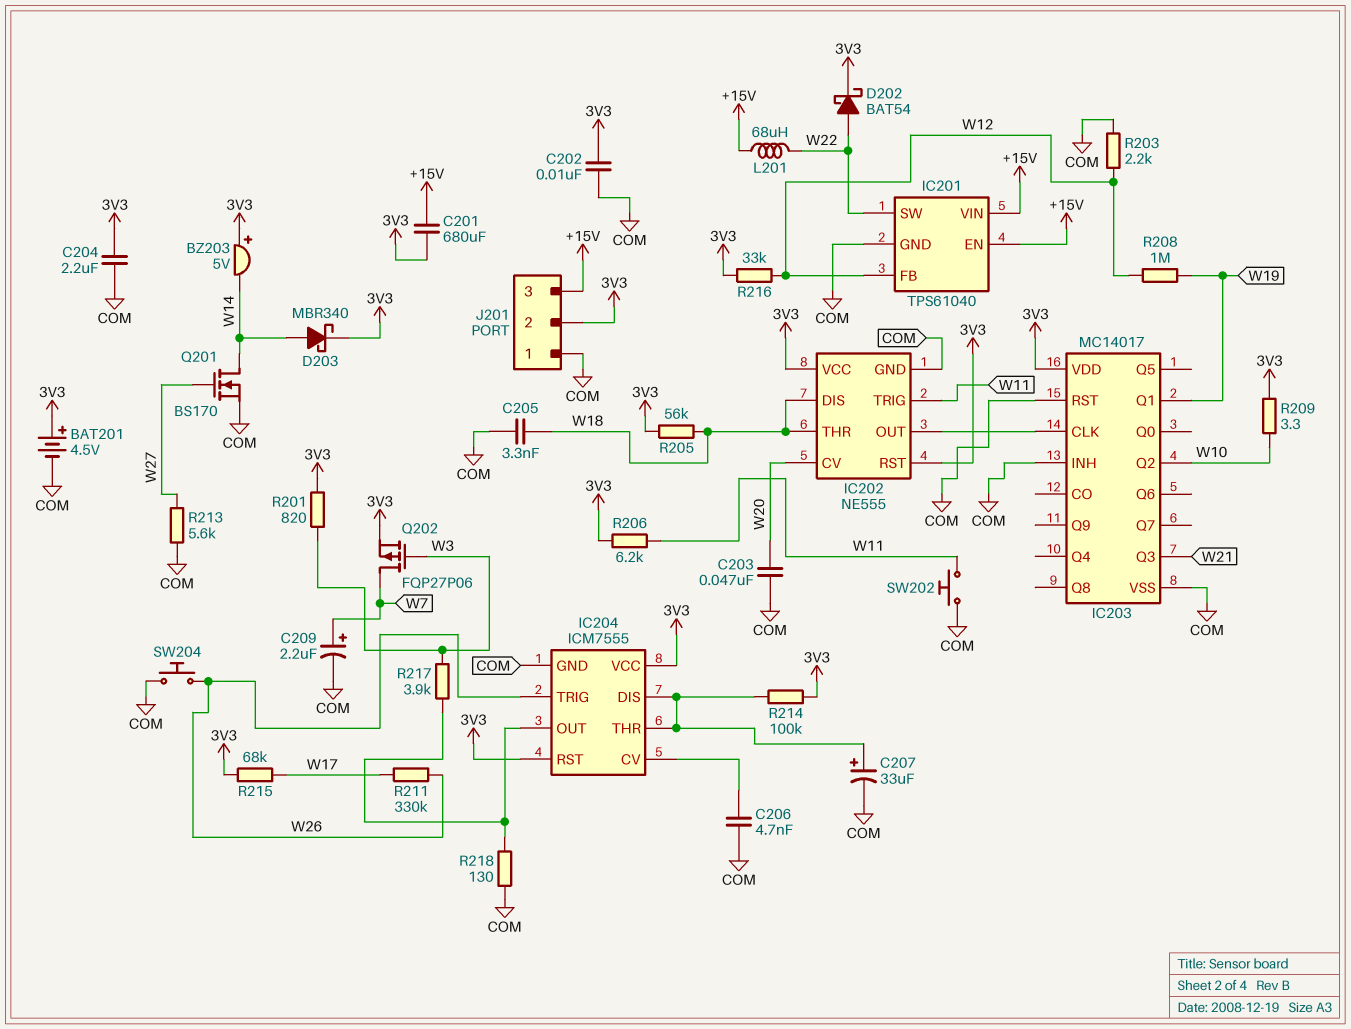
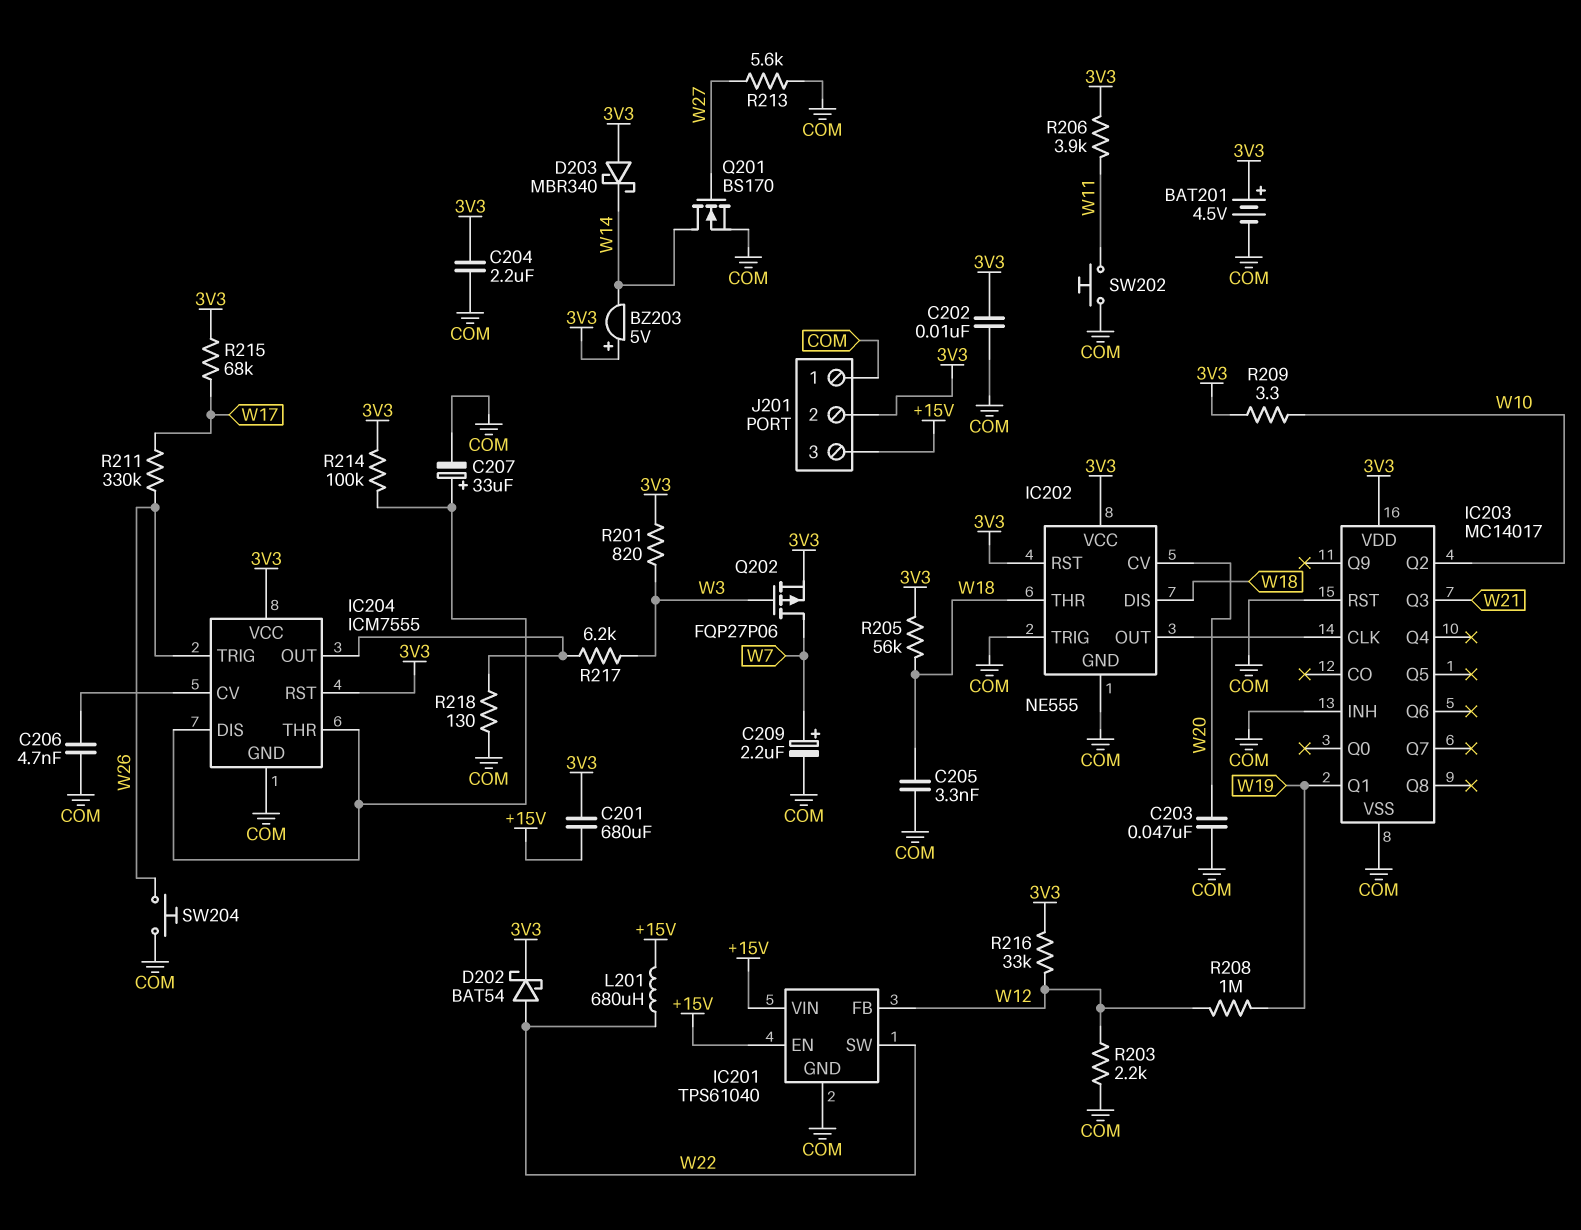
D203: schottky MBR340 (A W14, K 3V3) -> schottky MBR340 (A 3V3, K W14)
IC202 pin TRIG: W11 -> COM
L201: 68uH (+15V, W22) -> 680uH (+15V, W22)
R206: 6.2k (3V3, W11) -> 3.9k (3V3, W11)
R217: 3.9k (IC204/OUT, W3) -> 6.2k (IC204/OUT, W3)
•••••
Exactly reproduce the lines of the data above that run from the line containing "R206: 6.2k (3V3, W11) -> 3.9k (3V3, W11)" through the final one.

R206: 6.2k (3V3, W11) -> 3.9k (3V3, W11)
R217: 3.9k (IC204/OUT, W3) -> 6.2k (IC204/OUT, W3)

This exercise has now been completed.